TRY IT:
Output exactly the lines below, starting with the line that has "# camera: 10 degrees right, 0 degrees up" and going on through the line that has "130 551 139]", both included, and no other lines.

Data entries
+--

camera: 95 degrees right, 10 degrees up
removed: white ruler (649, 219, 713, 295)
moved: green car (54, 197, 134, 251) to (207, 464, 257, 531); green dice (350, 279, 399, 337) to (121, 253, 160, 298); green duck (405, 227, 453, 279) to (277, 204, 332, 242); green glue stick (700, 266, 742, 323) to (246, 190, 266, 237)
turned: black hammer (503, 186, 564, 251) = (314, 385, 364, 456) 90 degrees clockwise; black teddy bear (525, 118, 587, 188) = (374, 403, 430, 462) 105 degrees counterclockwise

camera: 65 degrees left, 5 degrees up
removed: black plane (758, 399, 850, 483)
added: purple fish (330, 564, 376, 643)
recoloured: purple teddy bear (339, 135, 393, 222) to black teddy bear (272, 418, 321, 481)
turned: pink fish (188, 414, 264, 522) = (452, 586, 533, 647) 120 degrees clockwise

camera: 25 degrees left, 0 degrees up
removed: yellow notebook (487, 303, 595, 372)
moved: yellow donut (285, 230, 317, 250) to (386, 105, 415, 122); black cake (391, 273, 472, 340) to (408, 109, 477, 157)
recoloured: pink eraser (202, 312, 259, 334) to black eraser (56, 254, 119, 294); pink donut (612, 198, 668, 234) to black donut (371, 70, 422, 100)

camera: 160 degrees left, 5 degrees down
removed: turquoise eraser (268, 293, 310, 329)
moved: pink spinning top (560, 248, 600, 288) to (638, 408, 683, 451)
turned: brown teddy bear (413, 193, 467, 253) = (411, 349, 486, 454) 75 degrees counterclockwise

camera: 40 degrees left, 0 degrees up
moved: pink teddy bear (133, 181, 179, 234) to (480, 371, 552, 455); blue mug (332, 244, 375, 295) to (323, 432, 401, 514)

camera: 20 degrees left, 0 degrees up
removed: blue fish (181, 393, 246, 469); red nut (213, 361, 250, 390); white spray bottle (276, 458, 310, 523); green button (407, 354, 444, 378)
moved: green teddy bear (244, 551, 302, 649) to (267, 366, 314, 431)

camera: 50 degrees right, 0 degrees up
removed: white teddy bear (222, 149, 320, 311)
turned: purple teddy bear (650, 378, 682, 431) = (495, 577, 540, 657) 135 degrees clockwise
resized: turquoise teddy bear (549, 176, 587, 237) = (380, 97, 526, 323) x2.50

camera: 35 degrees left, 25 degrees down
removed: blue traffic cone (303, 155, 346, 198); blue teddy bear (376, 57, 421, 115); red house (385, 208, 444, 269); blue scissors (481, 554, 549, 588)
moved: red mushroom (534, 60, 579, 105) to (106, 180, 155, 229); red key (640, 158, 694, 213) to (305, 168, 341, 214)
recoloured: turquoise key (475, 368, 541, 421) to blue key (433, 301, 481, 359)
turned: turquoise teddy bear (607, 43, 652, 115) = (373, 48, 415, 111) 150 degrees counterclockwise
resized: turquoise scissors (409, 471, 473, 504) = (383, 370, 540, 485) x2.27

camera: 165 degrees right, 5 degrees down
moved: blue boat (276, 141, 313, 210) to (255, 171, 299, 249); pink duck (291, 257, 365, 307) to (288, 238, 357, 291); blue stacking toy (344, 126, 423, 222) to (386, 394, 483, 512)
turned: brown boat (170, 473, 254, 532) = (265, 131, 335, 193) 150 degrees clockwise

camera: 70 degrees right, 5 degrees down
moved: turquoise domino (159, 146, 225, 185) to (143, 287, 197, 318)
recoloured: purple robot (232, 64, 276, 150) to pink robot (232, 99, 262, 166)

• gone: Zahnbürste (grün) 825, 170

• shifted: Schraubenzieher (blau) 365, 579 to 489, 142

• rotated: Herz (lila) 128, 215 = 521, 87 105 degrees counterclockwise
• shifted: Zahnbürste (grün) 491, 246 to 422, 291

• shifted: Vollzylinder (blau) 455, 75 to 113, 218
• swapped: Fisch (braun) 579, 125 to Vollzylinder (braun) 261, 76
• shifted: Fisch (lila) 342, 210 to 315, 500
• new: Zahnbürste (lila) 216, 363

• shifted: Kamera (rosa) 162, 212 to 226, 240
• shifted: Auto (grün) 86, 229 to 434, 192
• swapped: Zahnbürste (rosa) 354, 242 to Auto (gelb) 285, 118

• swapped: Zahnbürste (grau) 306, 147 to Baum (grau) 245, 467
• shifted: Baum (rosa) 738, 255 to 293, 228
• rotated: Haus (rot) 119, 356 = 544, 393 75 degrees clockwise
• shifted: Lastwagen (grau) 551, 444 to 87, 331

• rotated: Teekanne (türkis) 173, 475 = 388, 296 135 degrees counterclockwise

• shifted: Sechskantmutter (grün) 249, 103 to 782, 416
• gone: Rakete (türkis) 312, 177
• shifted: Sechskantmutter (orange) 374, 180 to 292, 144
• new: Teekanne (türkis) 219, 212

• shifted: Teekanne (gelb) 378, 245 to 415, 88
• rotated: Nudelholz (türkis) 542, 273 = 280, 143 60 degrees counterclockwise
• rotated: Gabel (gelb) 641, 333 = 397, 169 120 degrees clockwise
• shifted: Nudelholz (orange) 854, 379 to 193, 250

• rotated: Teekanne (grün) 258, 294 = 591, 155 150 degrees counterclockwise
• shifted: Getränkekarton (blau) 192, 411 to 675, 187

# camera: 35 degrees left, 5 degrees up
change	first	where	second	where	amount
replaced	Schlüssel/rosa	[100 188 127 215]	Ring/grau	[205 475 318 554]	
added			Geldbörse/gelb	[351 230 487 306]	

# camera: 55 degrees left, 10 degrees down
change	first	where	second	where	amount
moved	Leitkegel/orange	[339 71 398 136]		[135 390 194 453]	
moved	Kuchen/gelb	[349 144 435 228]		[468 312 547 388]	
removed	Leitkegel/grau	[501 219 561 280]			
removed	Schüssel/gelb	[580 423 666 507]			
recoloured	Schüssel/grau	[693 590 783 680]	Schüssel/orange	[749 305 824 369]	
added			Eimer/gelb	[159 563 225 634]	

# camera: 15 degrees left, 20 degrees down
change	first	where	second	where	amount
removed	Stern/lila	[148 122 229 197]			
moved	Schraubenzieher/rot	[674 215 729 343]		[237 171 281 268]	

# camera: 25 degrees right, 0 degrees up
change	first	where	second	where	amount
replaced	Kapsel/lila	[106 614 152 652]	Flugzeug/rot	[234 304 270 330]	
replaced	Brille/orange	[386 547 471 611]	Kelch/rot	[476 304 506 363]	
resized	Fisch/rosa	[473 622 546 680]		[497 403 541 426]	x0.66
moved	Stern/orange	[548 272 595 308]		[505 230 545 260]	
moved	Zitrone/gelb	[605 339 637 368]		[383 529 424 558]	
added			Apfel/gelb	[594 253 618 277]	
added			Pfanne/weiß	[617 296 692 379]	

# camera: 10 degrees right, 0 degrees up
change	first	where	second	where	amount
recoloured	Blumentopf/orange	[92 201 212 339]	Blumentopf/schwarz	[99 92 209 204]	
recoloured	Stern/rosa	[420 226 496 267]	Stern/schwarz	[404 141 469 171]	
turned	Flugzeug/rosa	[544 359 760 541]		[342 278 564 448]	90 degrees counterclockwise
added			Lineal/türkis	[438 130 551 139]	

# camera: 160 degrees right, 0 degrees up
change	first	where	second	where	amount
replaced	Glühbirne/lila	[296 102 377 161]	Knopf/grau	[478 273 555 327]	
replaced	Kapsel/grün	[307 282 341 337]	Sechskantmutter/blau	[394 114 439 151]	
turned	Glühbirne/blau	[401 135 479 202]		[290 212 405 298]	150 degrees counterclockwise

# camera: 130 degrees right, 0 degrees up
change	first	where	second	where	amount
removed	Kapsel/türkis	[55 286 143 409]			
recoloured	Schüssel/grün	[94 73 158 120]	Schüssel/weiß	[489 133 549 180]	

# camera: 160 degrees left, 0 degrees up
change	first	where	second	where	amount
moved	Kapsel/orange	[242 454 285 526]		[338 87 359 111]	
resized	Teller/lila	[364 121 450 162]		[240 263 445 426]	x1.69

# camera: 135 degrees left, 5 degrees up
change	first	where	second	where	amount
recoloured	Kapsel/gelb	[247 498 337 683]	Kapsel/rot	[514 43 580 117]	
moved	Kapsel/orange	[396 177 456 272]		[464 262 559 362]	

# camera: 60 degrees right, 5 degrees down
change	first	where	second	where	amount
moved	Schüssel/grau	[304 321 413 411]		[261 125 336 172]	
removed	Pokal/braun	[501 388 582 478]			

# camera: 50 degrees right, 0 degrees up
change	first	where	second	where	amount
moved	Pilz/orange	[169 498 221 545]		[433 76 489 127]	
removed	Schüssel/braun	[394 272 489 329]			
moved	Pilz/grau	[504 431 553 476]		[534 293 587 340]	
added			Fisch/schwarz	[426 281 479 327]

+--

ANSWER TO THE EXERCISE:
# camera: 10 degrees right, 0 degrees up
change	first	where	second	where	amount
recoloured	Blumentopf/orange	[92 201 212 339]	Blumentopf/schwarz	[99 92 209 204]	
recoloured	Stern/rosa	[420 226 496 267]	Stern/schwarz	[404 141 469 171]	
turned	Flugzeug/rosa	[544 359 760 541]		[342 278 564 448]	90 degrees counterclockwise
added			Lineal/türkis	[438 130 551 139]	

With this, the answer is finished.